━━━ Listed entries ━━━

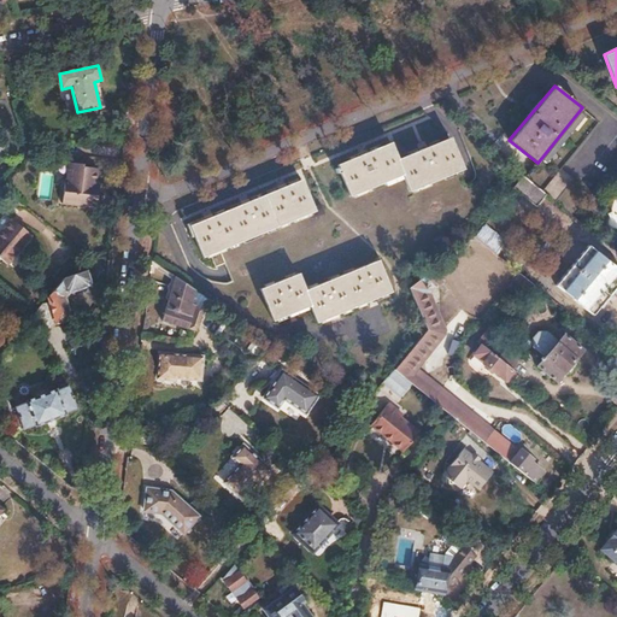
[(391,142),(338,165),(351,195),(403,174),(409,191),(462,169),(450,137),(397,159),(391,142)]
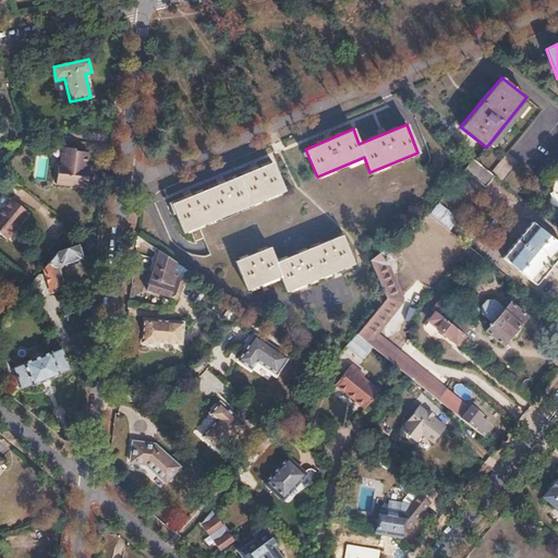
[(59,161),(56,182),(87,186),(89,172),(85,172),(86,165),(88,150),(76,148),(76,146),(64,145),(62,161),(59,161)]
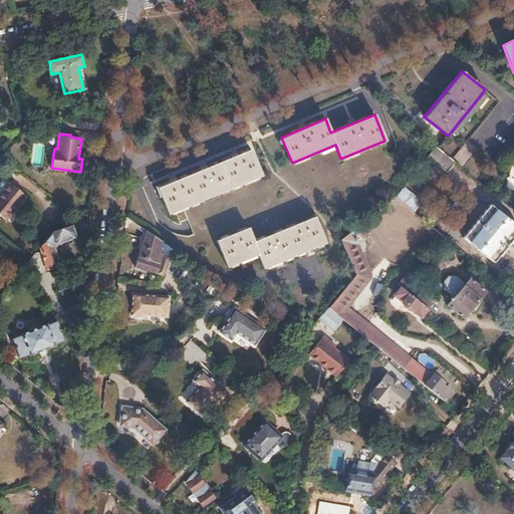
[(436,145),(427,156),(446,171),(455,161),(436,145)]
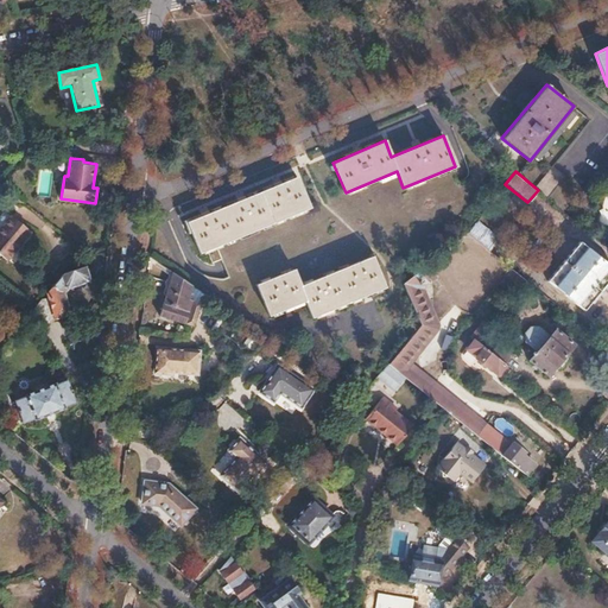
[(296,177),(187,222),(200,253),(309,208),(296,177)]
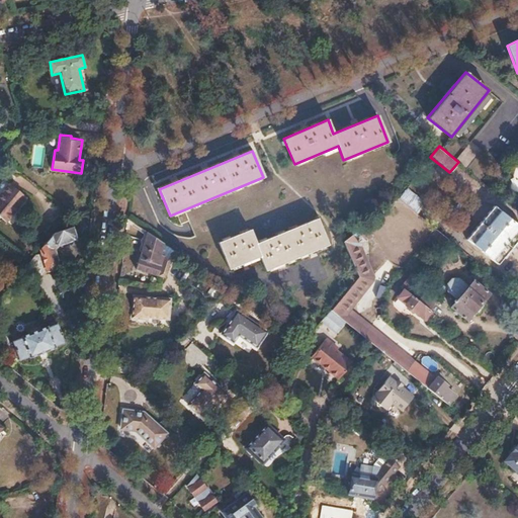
[(9,182),(0,192),(0,214),(6,220),(25,195),(9,182)]
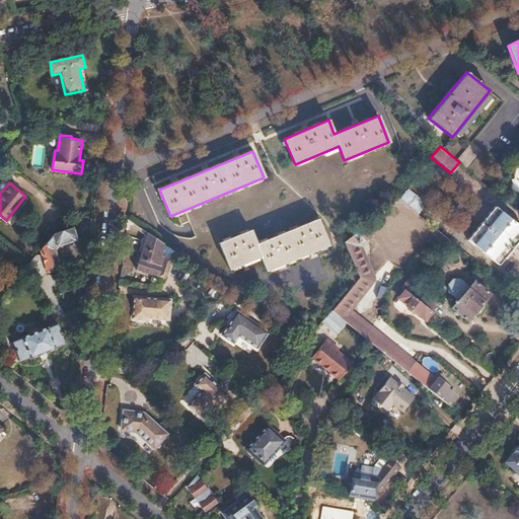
[(406,188),(398,198),(417,213),(426,203),(406,188)]
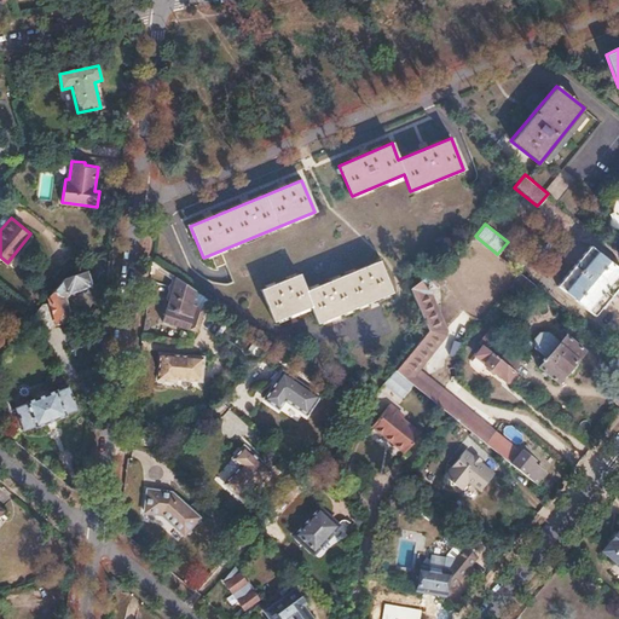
[(618,268),(590,244),(557,284),(595,314),(618,284),(618,268)]
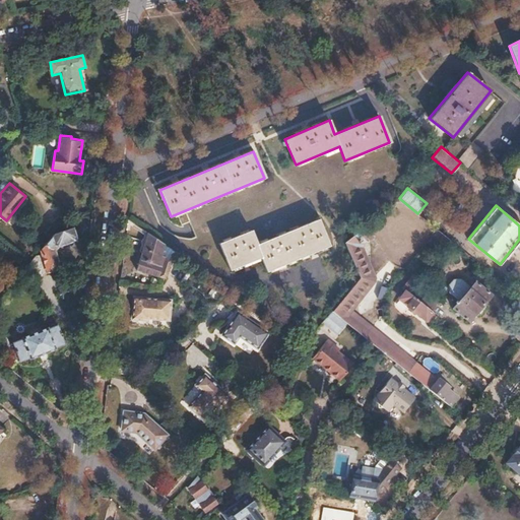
[(251,231),(219,244),(230,270),(261,257),(267,271),(330,245),(319,218),(257,245),(251,231)]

━━━

Leave every picture out and write out, word for word, the lines from the one that contains "[(618,268),(590,244),(557,284),(595,314),(618,284),(618,268)]" through the last line of the records.

• _Finished exercise_:
[(618,268),(590,244),(557,284),(595,314),(618,284),(618,268)]
[(251,231),(219,244),(230,270),(261,257),(267,271),(330,245),(319,218),(257,245),(251,231)]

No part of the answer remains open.